> _Stored data_
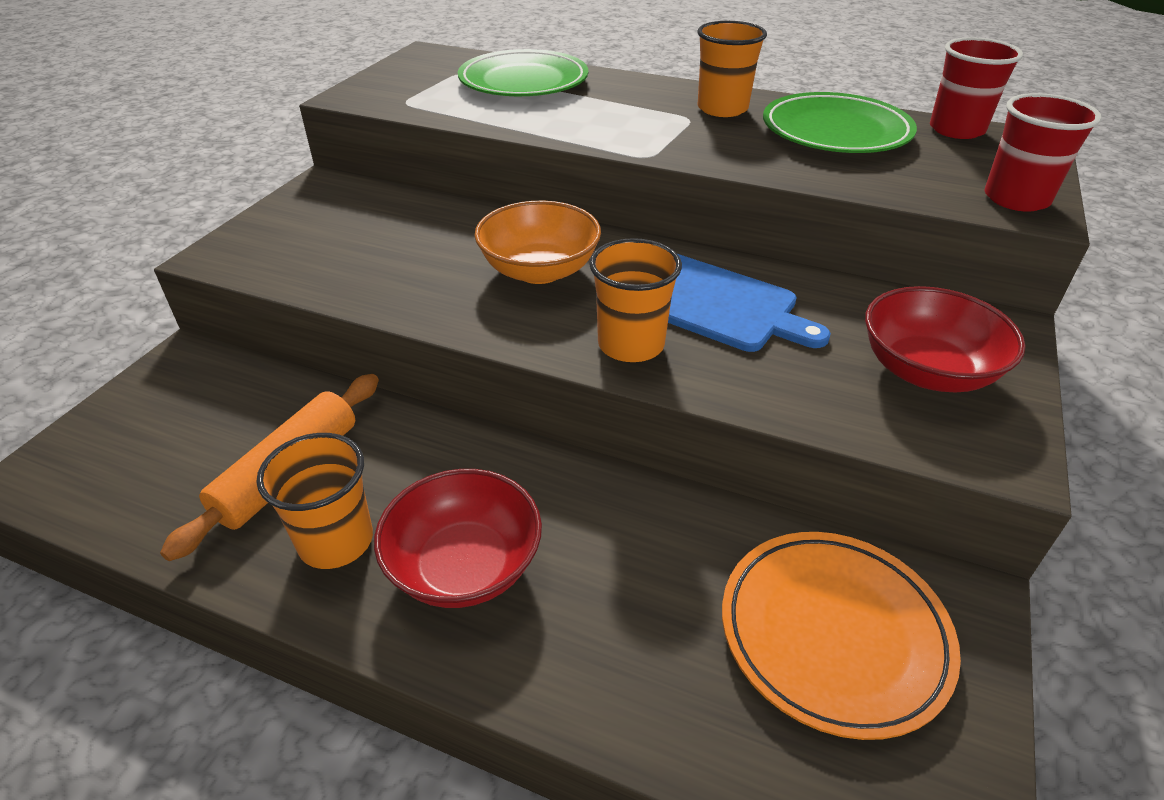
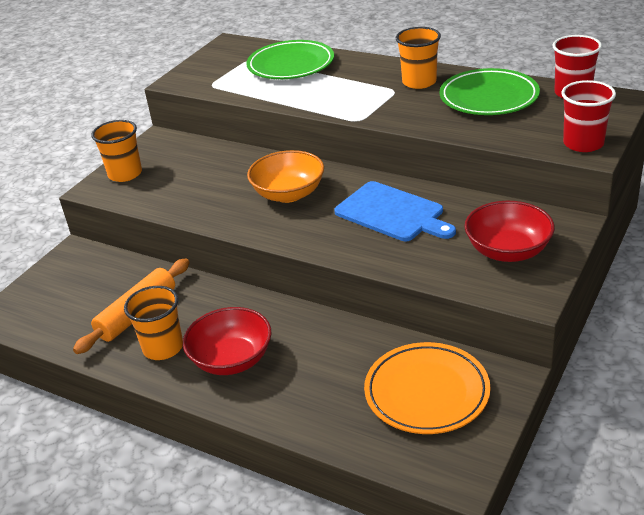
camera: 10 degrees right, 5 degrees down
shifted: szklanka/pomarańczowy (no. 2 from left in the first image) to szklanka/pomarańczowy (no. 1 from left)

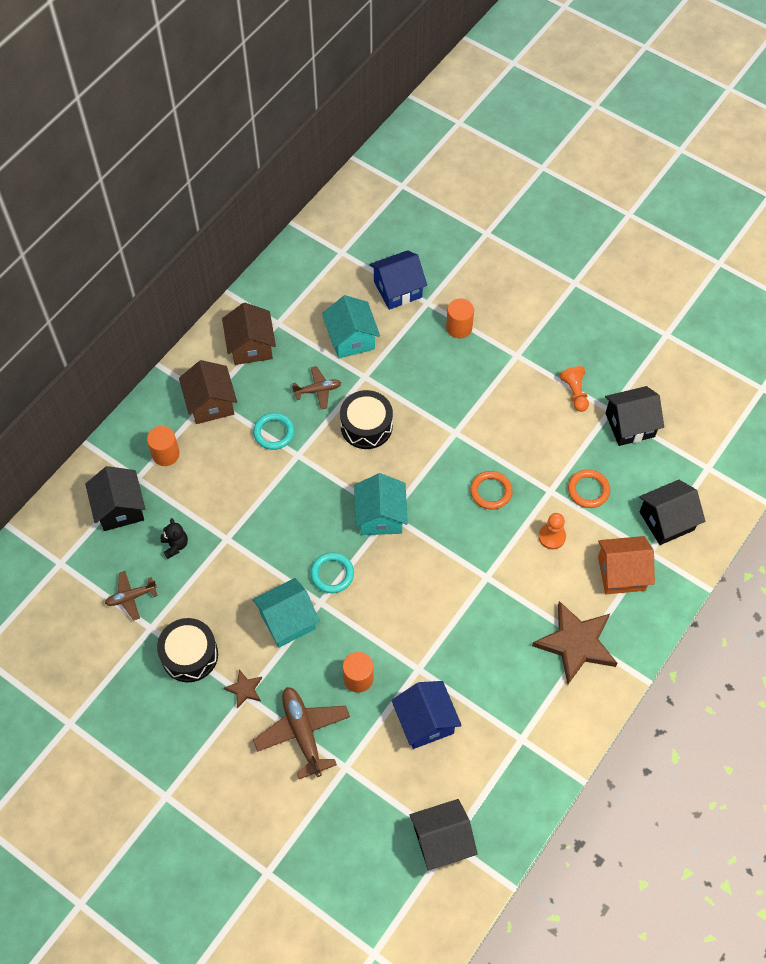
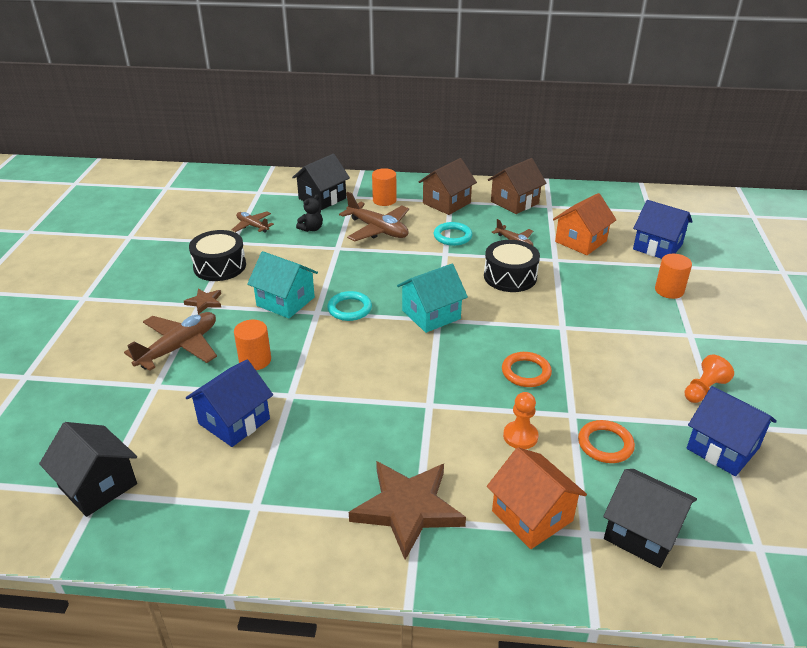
camera: 60 degrees right, 25 degrees down
new: samolot/brązowy (no. 3 from left)
repainted: domek/turkusowy (no. 2 from left) to domek/pomarańczowy (no. 2 from left); domek/czarny (no. 3 from left) to domek/niebieski (no. 3 from left)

> _Problem requirements_
Pictures are to be left out; all other data must be returned exactly.

> _Answer space_
camera: 10 degrees right, 5 degrees down
shifted: szklanka/pomarańczowy (no. 2 from left in the first image) to szklanka/pomarańczowy (no. 1 from left)

camera: 60 degrees right, 25 degrees down
new: samolot/brązowy (no. 3 from left)
repainted: domek/turkusowy (no. 2 from left) to domek/pomarańczowy (no. 2 from left); domek/czarny (no. 3 from left) to domek/niebieski (no. 3 from left)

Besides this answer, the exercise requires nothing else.